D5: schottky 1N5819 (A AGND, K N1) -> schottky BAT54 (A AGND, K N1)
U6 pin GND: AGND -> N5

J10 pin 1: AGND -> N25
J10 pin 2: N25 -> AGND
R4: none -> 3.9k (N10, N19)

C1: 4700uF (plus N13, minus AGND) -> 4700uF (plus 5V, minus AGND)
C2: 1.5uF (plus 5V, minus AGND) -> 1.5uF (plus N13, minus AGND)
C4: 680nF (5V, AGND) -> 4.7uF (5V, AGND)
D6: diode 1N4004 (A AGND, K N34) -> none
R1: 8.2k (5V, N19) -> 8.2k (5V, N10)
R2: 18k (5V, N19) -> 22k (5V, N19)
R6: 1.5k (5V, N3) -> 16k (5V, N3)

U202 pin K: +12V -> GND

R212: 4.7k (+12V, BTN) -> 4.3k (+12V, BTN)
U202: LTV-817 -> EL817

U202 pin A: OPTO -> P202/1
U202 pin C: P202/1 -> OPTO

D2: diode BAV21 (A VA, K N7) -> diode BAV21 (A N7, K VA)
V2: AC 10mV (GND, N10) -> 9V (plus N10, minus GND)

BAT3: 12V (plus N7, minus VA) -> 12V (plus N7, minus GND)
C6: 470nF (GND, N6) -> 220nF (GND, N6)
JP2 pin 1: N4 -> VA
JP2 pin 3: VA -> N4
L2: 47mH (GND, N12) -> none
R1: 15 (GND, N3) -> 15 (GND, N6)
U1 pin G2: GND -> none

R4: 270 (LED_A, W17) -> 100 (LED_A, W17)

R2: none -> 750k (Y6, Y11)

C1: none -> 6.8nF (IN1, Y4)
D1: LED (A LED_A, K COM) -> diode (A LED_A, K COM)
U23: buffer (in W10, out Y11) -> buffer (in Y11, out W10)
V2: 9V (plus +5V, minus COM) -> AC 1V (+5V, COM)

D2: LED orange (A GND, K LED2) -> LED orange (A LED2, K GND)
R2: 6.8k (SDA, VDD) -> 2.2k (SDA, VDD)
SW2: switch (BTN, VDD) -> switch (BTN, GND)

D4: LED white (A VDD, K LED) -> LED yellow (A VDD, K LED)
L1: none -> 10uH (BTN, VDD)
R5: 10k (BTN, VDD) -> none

-*-*-

▸ **WHAT IS BEING ASKED**: Retype every line up to and including the one that contains "C4: 680nF (5V, AGND) -> 4.7uF (5V, AGND)", beginning at the first line of the records, with no edits.

▸ **EXERCISE OUTPUT**:
D5: schottky 1N5819 (A AGND, K N1) -> schottky BAT54 (A AGND, K N1)
U6 pin GND: AGND -> N5

J10 pin 1: AGND -> N25
J10 pin 2: N25 -> AGND
R4: none -> 3.9k (N10, N19)

C1: 4700uF (plus N13, minus AGND) -> 4700uF (plus 5V, minus AGND)
C2: 1.5uF (plus 5V, minus AGND) -> 1.5uF (plus N13, minus AGND)
C4: 680nF (5V, AGND) -> 4.7uF (5V, AGND)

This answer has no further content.